Records contained in a dataset
—————
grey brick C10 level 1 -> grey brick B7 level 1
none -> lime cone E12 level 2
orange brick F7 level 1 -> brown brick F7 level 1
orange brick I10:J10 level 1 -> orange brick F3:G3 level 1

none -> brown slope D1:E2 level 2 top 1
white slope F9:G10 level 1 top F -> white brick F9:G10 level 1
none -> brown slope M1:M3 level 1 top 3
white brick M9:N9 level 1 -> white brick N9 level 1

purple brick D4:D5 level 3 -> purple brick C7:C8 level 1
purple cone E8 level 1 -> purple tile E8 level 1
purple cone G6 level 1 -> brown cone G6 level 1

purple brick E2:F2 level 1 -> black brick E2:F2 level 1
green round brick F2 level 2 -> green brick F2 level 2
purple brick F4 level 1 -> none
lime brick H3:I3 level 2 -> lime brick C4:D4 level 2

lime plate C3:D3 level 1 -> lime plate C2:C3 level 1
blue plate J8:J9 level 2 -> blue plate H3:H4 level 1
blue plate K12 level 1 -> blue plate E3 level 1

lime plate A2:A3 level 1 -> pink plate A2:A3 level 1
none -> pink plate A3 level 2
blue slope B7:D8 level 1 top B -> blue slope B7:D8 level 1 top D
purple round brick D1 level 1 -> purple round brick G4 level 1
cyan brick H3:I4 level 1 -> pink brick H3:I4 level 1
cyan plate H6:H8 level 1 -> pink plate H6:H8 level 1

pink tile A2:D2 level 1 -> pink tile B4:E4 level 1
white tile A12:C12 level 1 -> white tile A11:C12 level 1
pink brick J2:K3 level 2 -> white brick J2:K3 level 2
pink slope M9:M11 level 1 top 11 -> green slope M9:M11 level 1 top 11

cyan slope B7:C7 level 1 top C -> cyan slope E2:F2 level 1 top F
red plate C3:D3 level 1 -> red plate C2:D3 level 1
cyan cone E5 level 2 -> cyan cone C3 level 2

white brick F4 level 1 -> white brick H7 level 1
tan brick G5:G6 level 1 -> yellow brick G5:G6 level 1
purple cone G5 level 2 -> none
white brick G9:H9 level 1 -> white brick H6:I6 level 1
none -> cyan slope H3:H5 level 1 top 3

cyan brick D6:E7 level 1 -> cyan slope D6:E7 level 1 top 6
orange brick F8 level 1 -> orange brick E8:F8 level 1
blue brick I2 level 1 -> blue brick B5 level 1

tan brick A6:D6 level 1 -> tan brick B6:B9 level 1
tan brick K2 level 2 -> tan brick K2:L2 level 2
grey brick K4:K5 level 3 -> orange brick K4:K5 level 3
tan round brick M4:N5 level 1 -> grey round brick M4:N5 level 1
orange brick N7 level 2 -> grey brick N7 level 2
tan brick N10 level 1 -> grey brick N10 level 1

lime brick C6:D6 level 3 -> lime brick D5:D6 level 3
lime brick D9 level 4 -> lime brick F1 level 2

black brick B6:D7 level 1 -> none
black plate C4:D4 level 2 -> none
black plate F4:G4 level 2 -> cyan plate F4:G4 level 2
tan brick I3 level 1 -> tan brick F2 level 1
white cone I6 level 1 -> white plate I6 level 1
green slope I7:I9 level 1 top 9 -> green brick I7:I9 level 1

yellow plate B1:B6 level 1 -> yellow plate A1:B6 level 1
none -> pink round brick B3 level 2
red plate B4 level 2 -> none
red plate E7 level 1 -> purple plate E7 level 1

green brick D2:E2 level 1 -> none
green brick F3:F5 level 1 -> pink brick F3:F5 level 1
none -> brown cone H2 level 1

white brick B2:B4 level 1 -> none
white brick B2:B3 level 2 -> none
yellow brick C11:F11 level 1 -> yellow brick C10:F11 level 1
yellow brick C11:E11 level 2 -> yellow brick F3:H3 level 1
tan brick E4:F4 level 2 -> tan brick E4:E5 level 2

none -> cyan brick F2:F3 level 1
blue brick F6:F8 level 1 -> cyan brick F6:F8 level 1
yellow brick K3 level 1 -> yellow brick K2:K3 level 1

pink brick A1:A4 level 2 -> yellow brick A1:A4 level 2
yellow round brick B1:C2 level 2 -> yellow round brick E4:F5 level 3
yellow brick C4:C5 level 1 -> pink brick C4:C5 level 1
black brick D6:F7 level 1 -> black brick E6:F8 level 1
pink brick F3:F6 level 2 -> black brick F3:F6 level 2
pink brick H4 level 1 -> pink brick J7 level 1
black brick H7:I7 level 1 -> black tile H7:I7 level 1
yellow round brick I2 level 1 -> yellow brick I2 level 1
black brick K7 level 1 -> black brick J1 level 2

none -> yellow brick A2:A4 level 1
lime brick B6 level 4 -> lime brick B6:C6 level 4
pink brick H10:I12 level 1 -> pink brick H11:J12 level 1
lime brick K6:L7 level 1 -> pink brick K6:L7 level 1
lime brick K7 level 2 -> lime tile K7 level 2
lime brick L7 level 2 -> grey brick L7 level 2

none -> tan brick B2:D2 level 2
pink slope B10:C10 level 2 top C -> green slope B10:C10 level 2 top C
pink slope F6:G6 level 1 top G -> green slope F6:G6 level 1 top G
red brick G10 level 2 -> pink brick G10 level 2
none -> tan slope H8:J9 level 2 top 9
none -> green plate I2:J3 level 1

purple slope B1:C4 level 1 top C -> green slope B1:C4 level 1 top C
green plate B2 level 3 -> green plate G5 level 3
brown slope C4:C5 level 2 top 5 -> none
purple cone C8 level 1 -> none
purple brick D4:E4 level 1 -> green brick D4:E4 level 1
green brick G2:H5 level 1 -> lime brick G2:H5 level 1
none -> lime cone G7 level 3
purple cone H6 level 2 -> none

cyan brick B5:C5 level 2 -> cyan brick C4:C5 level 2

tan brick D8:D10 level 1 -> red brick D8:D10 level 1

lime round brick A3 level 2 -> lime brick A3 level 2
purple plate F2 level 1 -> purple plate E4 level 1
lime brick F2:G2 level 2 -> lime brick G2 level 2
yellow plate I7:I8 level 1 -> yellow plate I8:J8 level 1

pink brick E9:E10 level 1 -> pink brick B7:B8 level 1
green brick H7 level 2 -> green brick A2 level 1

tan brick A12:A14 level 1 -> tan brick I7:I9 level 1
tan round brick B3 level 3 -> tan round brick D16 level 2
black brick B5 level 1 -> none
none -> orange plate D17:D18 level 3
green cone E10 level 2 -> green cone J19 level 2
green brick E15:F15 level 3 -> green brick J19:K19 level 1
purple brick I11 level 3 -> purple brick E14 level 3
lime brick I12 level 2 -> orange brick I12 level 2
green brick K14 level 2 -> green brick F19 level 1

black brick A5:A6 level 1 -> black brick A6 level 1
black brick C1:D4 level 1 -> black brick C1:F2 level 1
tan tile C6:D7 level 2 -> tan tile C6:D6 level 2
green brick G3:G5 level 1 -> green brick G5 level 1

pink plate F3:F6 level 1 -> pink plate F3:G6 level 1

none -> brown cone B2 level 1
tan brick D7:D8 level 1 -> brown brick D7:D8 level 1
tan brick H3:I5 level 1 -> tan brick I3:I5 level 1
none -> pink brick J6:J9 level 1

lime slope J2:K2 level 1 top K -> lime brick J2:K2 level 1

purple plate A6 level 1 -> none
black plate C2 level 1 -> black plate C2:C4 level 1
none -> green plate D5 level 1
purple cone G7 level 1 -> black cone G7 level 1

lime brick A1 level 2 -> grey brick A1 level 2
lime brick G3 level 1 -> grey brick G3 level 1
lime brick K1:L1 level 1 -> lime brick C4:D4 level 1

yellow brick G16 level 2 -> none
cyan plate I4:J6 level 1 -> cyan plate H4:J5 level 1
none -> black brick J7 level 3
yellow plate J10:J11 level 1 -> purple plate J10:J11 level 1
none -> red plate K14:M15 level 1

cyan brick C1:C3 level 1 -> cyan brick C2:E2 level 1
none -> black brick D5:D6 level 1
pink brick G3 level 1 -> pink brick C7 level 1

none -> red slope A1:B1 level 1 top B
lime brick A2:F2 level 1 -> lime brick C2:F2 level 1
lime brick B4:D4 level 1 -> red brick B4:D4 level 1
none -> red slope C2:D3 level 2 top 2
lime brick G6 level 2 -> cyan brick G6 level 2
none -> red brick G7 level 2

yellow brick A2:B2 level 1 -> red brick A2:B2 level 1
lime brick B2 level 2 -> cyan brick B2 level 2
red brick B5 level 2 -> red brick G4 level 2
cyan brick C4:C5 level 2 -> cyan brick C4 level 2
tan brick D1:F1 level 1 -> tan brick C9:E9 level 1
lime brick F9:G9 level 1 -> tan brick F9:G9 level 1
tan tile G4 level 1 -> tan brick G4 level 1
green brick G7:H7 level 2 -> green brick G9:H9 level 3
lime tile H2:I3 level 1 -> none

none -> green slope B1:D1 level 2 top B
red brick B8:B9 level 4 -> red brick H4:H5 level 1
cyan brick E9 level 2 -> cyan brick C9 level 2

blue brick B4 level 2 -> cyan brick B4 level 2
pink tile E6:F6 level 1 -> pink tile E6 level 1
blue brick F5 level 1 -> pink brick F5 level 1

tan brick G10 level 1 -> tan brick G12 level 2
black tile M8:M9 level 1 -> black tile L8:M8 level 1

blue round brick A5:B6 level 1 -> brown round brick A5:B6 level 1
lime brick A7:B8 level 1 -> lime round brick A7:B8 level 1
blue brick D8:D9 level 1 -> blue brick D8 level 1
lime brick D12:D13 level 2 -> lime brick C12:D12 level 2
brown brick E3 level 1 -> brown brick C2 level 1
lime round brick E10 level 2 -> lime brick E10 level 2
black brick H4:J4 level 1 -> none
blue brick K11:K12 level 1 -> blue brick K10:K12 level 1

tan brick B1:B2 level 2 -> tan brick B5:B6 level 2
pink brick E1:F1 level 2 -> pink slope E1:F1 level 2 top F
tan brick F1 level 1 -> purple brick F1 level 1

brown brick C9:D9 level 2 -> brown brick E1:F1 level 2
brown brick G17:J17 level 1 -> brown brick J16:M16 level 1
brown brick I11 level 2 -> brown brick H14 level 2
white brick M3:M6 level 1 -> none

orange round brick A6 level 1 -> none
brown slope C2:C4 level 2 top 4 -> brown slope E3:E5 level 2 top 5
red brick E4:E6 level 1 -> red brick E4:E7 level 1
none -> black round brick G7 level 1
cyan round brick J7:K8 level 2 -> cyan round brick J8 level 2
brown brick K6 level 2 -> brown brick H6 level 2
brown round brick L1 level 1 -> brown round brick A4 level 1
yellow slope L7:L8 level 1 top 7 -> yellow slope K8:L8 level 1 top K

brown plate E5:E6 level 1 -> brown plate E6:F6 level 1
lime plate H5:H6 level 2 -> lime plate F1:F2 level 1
—————
WHAT IS REQUIRED
Copy every line of the entries in which "blue" can be found.

ANSWER SPACE
blue plate J8:J9 level 2 -> blue plate H3:H4 level 1
blue plate K12 level 1 -> blue plate E3 level 1
blue slope B7:D8 level 1 top B -> blue slope B7:D8 level 1 top D
blue brick I2 level 1 -> blue brick B5 level 1
blue brick F6:F8 level 1 -> cyan brick F6:F8 level 1
blue brick B4 level 2 -> cyan brick B4 level 2
blue brick F5 level 1 -> pink brick F5 level 1
blue round brick A5:B6 level 1 -> brown round brick A5:B6 level 1
blue brick D8:D9 level 1 -> blue brick D8 level 1
blue brick K11:K12 level 1 -> blue brick K10:K12 level 1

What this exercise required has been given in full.